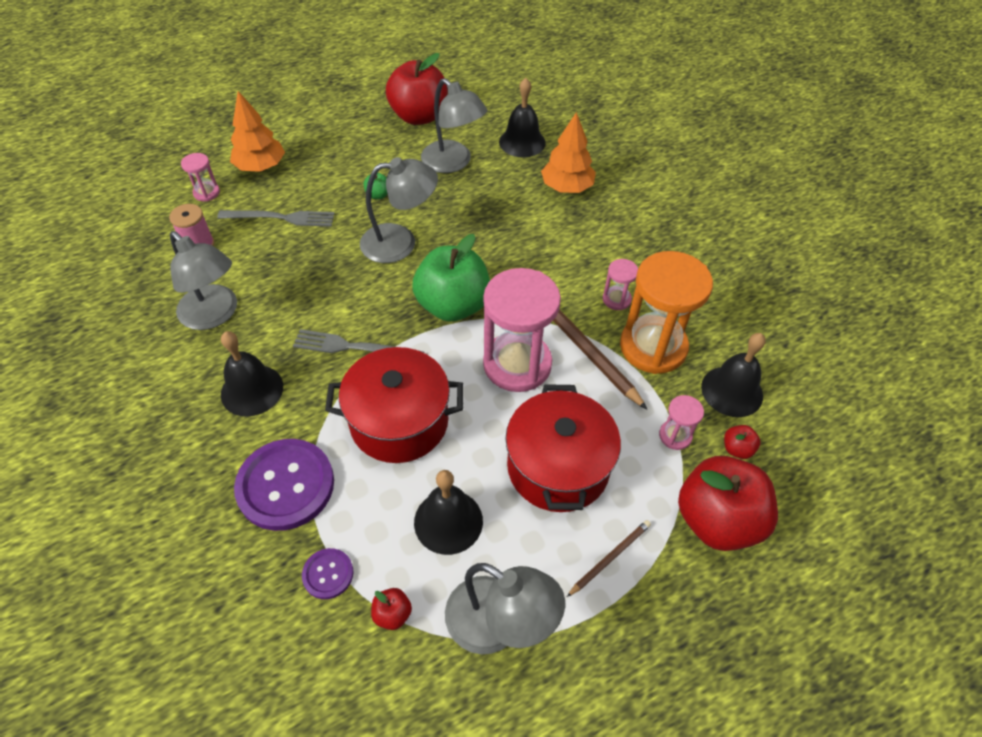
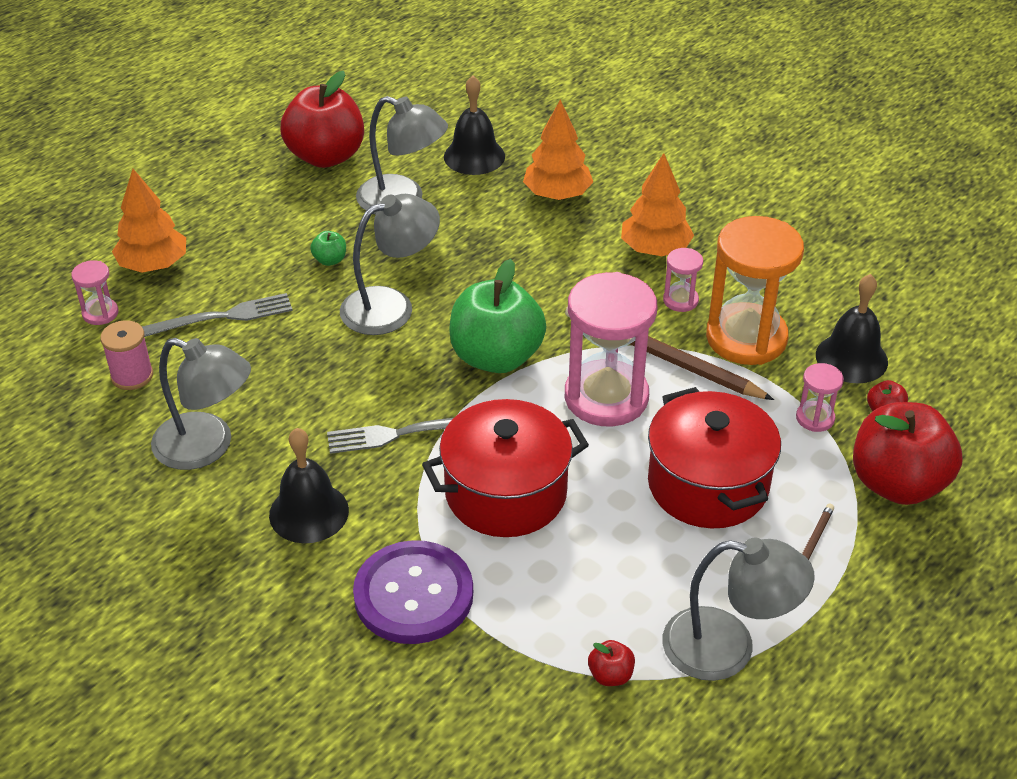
camera: 20 degrees left, 10 degrees down
(328, 574) = (517, 662): purple button -> none
(448, 521) = (619, 572): black bell -> none
(618, 251) = (655, 249): none -> orange tree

→ What this task involves:
When a line above contains the string "none", copy that line.

→ Solution for this task:
(328, 574) = (517, 662): purple button -> none
(448, 521) = (619, 572): black bell -> none
(618, 251) = (655, 249): none -> orange tree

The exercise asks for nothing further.